● **Goal of the exercise**
Recast the stretch of the listing from its first line through the line containing "124: (191, 251)" as a numbered list, leaving out any blank lines.

▼▼▼

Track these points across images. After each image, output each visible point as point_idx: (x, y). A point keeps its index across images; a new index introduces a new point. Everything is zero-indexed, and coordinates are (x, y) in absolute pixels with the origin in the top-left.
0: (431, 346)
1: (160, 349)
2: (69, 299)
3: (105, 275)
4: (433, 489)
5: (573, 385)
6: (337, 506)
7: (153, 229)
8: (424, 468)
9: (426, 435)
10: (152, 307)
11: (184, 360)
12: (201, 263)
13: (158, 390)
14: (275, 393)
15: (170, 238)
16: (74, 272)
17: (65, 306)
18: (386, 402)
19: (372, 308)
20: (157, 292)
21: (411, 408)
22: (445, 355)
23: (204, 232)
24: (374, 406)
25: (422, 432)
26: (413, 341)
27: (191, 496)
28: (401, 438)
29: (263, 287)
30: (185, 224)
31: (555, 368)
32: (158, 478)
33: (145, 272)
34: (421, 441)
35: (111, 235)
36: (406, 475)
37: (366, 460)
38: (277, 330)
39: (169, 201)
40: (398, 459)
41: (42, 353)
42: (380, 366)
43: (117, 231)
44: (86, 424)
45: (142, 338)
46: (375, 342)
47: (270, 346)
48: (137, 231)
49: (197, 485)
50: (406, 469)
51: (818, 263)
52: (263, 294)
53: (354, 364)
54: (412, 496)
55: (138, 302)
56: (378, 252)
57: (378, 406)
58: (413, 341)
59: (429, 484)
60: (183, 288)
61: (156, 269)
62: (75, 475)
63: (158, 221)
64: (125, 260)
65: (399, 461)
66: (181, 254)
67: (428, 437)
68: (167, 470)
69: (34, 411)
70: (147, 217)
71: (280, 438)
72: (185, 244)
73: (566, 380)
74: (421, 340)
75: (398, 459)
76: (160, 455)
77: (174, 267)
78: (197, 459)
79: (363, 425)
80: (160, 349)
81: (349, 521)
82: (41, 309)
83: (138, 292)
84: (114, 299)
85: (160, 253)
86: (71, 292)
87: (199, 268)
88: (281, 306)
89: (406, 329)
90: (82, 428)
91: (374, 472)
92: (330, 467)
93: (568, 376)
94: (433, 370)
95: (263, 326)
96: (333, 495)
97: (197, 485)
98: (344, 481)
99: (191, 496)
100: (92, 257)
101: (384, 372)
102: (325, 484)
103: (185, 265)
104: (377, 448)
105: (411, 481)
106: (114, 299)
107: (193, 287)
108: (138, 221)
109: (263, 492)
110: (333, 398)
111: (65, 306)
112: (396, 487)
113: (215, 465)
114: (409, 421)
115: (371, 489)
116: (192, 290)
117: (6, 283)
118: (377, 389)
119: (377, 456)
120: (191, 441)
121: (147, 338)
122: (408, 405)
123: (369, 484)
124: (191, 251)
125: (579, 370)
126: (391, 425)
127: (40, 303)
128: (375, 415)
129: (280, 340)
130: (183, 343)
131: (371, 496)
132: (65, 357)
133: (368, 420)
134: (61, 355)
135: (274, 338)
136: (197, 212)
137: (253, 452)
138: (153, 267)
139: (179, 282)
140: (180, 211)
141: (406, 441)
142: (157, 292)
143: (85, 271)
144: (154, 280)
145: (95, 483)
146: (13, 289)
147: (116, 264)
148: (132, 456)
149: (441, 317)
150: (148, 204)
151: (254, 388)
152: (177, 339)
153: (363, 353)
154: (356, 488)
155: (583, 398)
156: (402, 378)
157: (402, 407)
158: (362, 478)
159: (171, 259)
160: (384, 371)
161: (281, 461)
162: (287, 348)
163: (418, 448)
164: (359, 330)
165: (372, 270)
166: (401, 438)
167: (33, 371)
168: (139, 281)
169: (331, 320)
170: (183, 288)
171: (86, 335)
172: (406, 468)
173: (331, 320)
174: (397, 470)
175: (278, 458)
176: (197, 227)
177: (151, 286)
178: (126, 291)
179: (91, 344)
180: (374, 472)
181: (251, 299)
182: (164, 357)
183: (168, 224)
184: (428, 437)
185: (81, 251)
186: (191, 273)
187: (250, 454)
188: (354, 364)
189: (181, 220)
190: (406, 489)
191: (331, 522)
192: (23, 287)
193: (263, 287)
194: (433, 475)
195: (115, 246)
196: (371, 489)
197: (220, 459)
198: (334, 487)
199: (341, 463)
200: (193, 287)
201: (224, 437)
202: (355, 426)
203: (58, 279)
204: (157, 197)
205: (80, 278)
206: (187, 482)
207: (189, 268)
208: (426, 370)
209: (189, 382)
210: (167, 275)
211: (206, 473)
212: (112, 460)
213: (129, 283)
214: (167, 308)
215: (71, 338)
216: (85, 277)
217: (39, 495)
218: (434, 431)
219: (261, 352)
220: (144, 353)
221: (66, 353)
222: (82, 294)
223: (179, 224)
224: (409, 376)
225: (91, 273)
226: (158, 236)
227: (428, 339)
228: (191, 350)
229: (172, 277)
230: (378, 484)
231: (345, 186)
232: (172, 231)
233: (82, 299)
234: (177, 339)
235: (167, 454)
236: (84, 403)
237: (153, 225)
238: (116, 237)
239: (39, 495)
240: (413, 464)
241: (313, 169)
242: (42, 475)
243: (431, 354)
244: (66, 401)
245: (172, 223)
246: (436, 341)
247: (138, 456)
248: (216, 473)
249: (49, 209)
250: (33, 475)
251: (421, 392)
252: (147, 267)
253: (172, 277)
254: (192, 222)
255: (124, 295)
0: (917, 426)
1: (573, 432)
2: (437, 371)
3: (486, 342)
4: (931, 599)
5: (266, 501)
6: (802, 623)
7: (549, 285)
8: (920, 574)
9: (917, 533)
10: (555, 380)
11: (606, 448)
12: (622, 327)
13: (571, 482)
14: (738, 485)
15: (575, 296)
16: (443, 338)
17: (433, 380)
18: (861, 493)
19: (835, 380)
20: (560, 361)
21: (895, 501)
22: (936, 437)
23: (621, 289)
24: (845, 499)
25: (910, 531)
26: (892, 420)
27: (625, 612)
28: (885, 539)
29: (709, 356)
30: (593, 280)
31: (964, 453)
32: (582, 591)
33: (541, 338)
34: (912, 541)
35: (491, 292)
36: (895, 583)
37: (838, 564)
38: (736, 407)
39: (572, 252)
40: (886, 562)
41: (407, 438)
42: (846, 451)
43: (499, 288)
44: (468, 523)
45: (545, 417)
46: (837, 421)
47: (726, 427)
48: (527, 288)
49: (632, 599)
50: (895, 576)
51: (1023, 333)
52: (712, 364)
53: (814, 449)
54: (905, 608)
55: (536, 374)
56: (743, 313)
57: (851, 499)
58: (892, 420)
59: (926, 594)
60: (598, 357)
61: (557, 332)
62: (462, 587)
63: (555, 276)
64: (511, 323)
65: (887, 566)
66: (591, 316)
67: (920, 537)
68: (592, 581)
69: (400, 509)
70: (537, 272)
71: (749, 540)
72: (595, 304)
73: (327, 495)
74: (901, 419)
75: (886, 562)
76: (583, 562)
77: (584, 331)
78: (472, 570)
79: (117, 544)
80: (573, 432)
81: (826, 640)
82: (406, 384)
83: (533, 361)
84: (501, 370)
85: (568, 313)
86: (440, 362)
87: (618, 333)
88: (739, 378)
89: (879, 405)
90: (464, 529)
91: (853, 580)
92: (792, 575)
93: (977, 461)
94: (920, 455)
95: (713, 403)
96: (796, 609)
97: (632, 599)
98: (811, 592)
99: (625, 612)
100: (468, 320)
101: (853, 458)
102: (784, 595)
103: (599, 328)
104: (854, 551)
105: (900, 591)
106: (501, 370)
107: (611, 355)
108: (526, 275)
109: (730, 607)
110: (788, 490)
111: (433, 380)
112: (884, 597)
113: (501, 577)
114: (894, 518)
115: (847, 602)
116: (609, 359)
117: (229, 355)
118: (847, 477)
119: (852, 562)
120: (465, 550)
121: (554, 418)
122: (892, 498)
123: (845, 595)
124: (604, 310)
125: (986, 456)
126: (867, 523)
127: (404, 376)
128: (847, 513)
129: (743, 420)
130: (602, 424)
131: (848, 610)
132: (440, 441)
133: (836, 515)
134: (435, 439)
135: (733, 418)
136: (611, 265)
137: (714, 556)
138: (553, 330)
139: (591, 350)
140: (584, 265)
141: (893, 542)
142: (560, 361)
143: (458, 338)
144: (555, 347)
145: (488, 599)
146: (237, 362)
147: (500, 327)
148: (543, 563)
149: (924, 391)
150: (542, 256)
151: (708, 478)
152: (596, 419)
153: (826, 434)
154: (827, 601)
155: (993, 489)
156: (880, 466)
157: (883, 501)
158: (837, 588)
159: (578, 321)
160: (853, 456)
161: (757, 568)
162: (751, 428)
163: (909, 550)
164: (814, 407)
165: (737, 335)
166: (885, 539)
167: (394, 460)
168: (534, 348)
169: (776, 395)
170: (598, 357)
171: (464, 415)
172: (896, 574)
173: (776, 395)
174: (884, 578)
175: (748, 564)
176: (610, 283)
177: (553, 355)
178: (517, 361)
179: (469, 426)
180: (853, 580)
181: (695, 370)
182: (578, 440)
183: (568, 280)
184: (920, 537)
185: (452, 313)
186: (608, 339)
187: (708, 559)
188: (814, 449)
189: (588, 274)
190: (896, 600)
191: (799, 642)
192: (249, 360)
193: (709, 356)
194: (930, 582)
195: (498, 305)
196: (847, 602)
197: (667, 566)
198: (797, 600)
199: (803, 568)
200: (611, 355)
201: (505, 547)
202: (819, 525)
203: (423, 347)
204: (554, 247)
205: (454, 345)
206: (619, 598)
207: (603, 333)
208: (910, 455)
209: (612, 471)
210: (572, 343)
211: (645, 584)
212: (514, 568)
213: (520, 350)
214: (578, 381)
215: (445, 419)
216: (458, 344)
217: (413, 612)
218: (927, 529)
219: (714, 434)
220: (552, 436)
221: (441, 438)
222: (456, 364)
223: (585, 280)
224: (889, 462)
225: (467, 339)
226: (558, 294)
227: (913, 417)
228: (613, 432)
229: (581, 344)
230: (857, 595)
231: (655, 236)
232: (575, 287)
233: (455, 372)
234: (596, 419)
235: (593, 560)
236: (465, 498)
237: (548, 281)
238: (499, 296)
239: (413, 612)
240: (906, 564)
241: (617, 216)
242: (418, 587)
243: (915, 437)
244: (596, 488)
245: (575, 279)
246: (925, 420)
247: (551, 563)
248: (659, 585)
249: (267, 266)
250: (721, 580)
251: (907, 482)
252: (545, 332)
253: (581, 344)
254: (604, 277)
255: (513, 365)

▲▲▲

● **Response below**
1. Track these points across images. After each image, output each visible point as point_idx: (x, y). A point keeps its index across images; a new index introduces a new point. Everything is zero-indexed, and coordinates are (x, y) in absolute pixels with the origin in the top-left.
2. 0: (431, 346)
3. 1: (160, 349)
4. 2: (69, 299)
5. 3: (105, 275)
6. 4: (433, 489)
7. 5: (573, 385)
8. 6: (337, 506)
9. 7: (153, 229)
10. 8: (424, 468)
11. 9: (426, 435)
12. 10: (152, 307)
13. 11: (184, 360)
14. 12: (201, 263)
15. 13: (158, 390)
16. 14: (275, 393)
17. 15: (170, 238)
18. 16: (74, 272)
19. 17: (65, 306)
20. 18: (386, 402)
21. 19: (372, 308)
22. 20: (157, 292)
23. 21: (411, 408)
24. 22: (445, 355)
25. 23: (204, 232)
26. 24: (374, 406)
27. 25: (422, 432)
28. 26: (413, 341)
29. 27: (191, 496)
30. 28: (401, 438)
31. 29: (263, 287)
32. 30: (185, 224)
33. 31: (555, 368)
34. 32: (158, 478)
35. 33: (145, 272)
36. 34: (421, 441)
37. 35: (111, 235)
38. 36: (406, 475)
39. 37: (366, 460)
40. 38: (277, 330)
41. 39: (169, 201)
42. 40: (398, 459)
43. 41: (42, 353)
44. 42: (380, 366)
45. 43: (117, 231)
46. 44: (86, 424)
47. 45: (142, 338)
48. 46: (375, 342)
49. 47: (270, 346)
50. 48: (137, 231)
51. 49: (197, 485)
52. 50: (406, 469)
53. 51: (818, 263)
54. 52: (263, 294)
55. 53: (354, 364)
56. 54: (412, 496)
57. 55: (138, 302)
58. 56: (378, 252)
59. 57: (378, 406)
60. 58: (413, 341)
61. 59: (429, 484)
62. 60: (183, 288)
63. 61: (156, 269)
64. 62: (75, 475)
65. 63: (158, 221)
66. 64: (125, 260)
67. 65: (399, 461)
68. 66: (181, 254)
69. 67: (428, 437)
70. 68: (167, 470)
71. 69: (34, 411)
72. 70: (147, 217)
73. 71: (280, 438)
74. 72: (185, 244)
75. 73: (566, 380)
76. 74: (421, 340)
77. 75: (398, 459)
78. 76: (160, 455)
79. 77: (174, 267)
80. 78: (197, 459)
81. 79: (363, 425)
82. 80: (160, 349)
83. 81: (349, 521)
84. 82: (41, 309)
85. 83: (138, 292)
86. 84: (114, 299)
87. 85: (160, 253)
88. 86: (71, 292)
89. 87: (199, 268)
90. 88: (281, 306)
91. 89: (406, 329)
92. 90: (82, 428)
93. 91: (374, 472)
94. 92: (330, 467)
95. 93: (568, 376)
96. 94: (433, 370)
97. 95: (263, 326)
98. 96: (333, 495)
99. 97: (197, 485)
100. 98: (344, 481)
101. 99: (191, 496)
102. 100: (92, 257)
103. 101: (384, 372)
104. 102: (325, 484)
105. 103: (185, 265)
106. 104: (377, 448)
107. 105: (411, 481)
108. 106: (114, 299)
109. 107: (193, 287)
110. 108: (138, 221)
111. 109: (263, 492)
112. 110: (333, 398)
113. 111: (65, 306)
114. 112: (396, 487)
115. 113: (215, 465)
116. 114: (409, 421)
117. 115: (371, 489)
118. 116: (192, 290)
119. 117: (6, 283)
120. 118: (377, 389)
121. 119: (377, 456)
122. 120: (191, 441)
123. 121: (147, 338)
124. 122: (408, 405)
125. 123: (369, 484)
126. 124: (191, 251)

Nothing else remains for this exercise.